Repeat each record below exactly, dropping the pictures.
Start of PROVIDED DATA
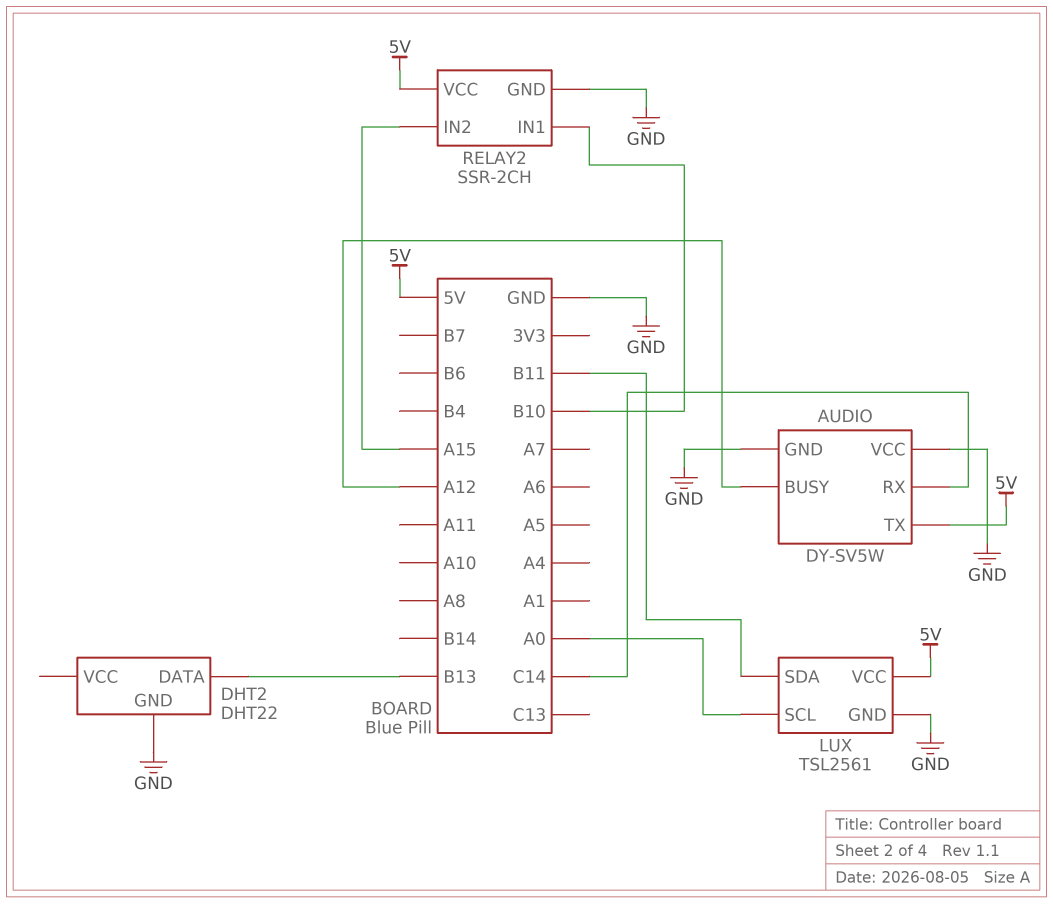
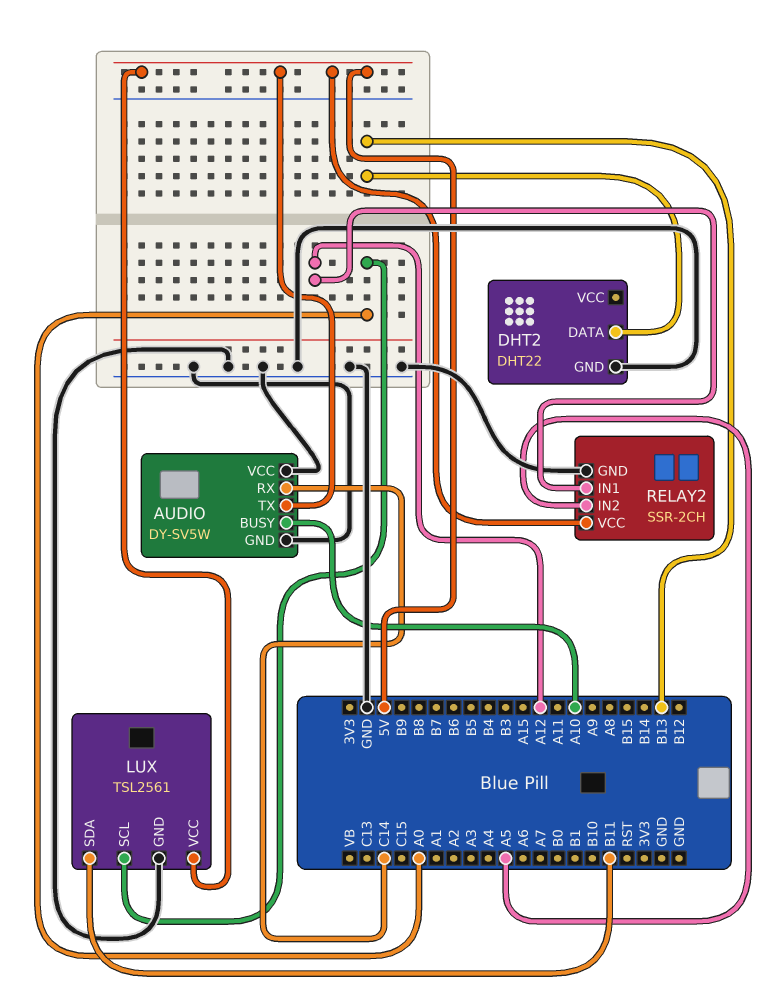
AUDIO pin BUSY: A12 -> A10
RELAY2 pin IN1: B10 -> A12
RELAY2 pin IN2: A15 -> A5

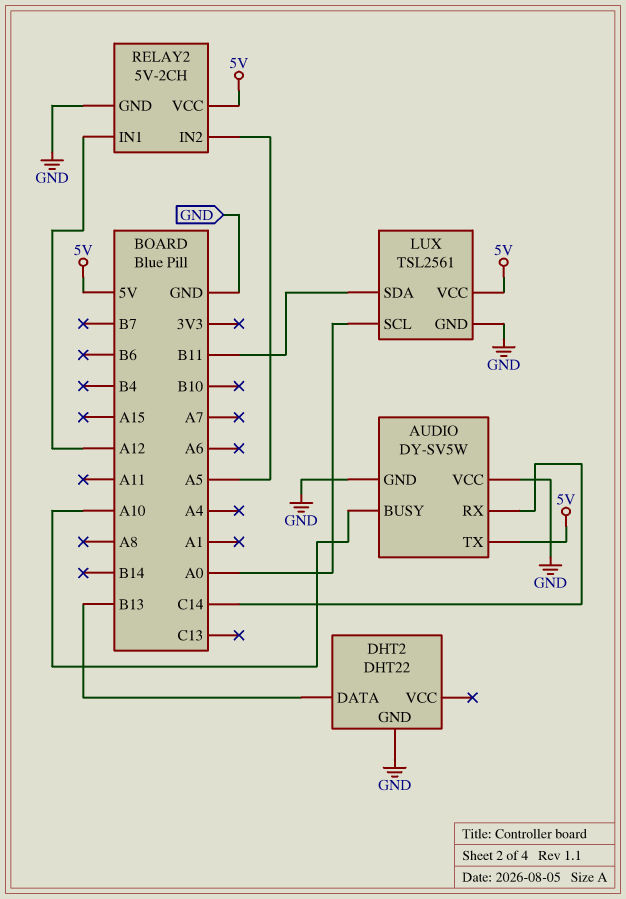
RELAY2: SSR-2CH -> 5V-2CH

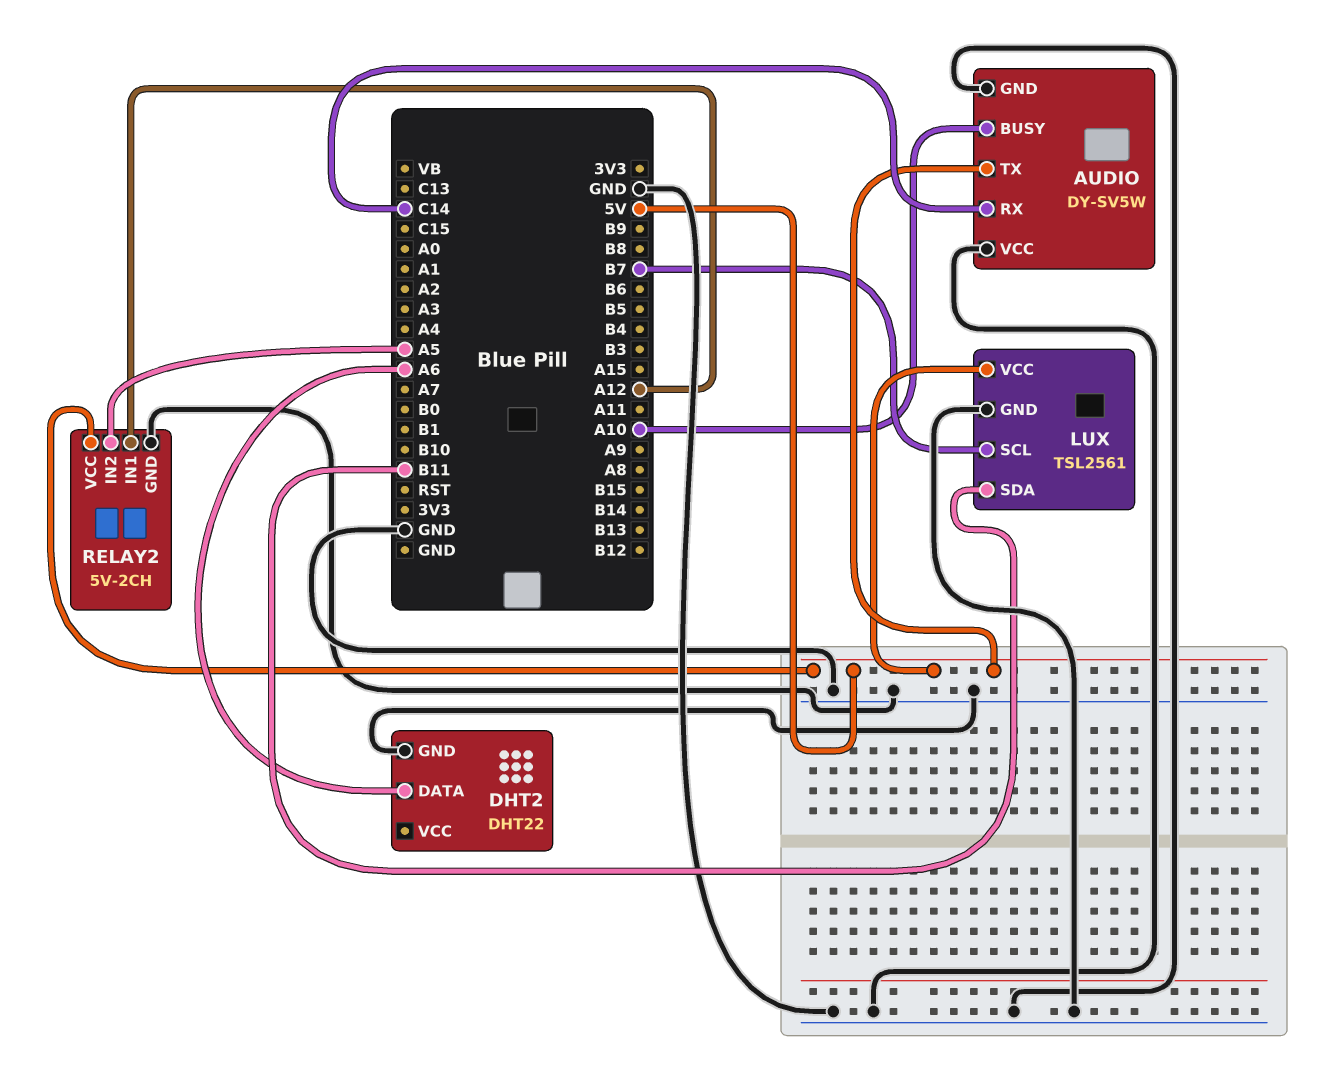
DHT2 pin DATA: B13 -> A6
LUX pin SCL: A0 -> B7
End of PROVIDED DATA
_WRITTEN SOLUTION_:
AUDIO pin BUSY: A12 -> A10
RELAY2 pin IN1: B10 -> A12
RELAY2 pin IN2: A15 -> A5

RELAY2: SSR-2CH -> 5V-2CH

DHT2 pin DATA: B13 -> A6
LUX pin SCL: A0 -> B7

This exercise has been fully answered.